↓↓↓

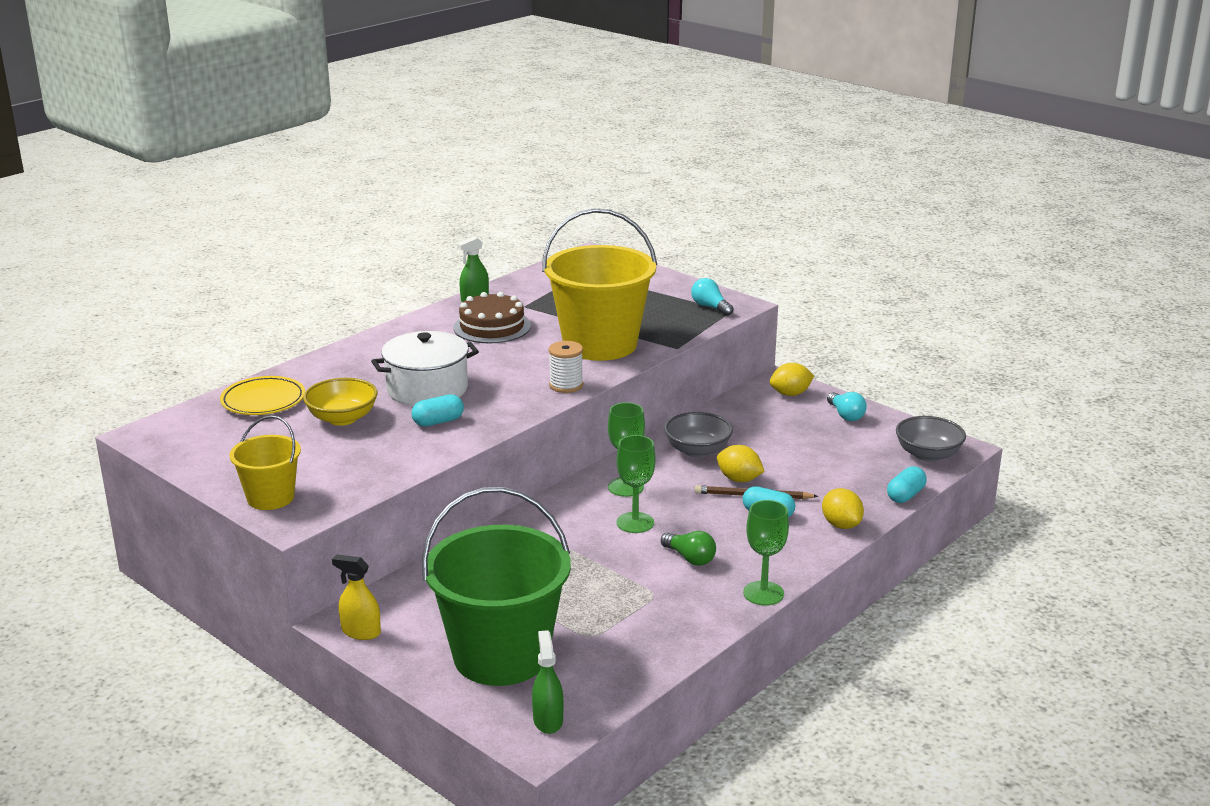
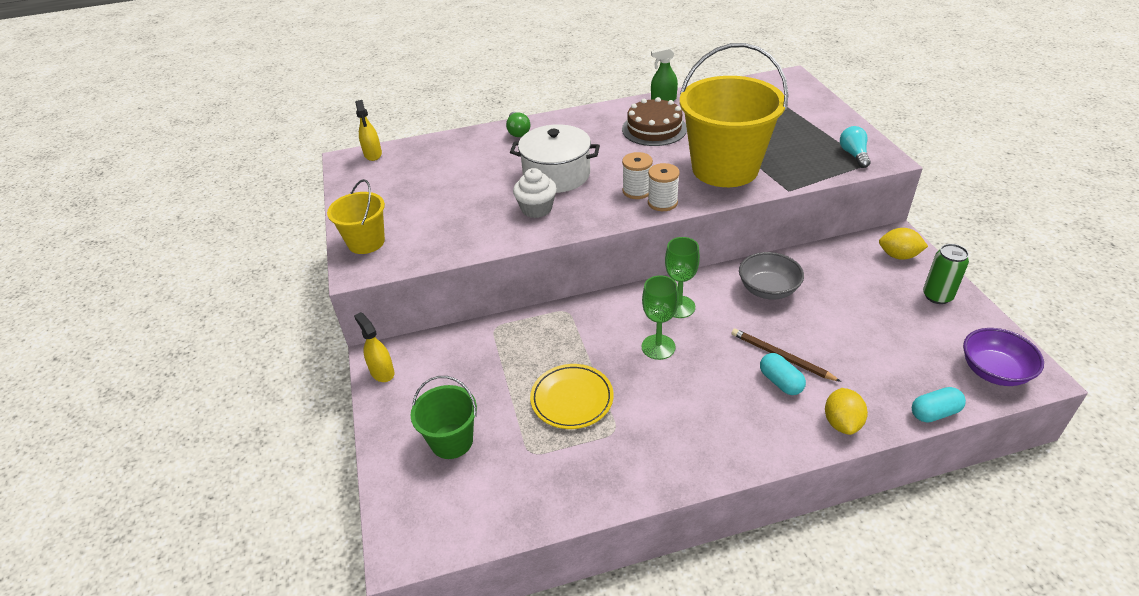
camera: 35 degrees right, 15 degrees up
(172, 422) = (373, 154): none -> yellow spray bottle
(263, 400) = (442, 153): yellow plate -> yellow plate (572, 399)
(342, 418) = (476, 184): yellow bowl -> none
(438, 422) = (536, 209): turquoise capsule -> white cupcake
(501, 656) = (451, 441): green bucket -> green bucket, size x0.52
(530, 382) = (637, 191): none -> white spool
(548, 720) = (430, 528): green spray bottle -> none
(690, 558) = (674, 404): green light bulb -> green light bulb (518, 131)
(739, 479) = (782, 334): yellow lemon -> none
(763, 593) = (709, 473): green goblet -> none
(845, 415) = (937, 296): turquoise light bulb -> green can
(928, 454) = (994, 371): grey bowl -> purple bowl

↑↑↑
↓↓↓

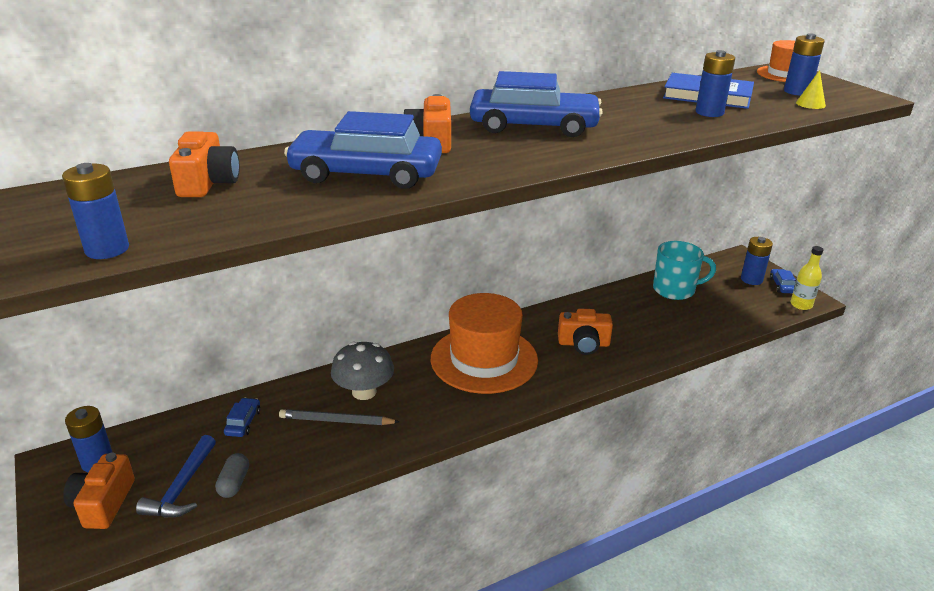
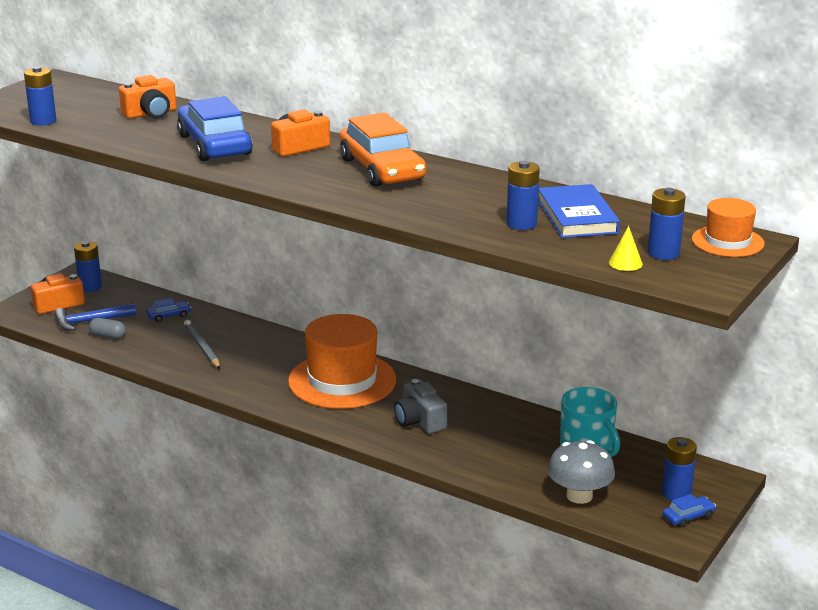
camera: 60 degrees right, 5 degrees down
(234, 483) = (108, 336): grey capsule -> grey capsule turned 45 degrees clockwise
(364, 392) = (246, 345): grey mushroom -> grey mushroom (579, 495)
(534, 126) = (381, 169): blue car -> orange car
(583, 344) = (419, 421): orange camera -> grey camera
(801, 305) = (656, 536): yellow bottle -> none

↑↑↑
↓↓↓

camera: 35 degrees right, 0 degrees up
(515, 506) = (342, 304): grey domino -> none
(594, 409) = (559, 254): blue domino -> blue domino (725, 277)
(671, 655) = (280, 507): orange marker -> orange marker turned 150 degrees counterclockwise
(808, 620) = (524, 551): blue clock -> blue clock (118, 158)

↑↑↑

:: Exercise description ::
Find the lines in the records that contain the word "turned", then copy every one of them.

:: Response below ::
(234, 483) = (108, 336): grey capsule -> grey capsule turned 45 degrees clockwise
(671, 655) = (280, 507): orange marker -> orange marker turned 150 degrees counterclockwise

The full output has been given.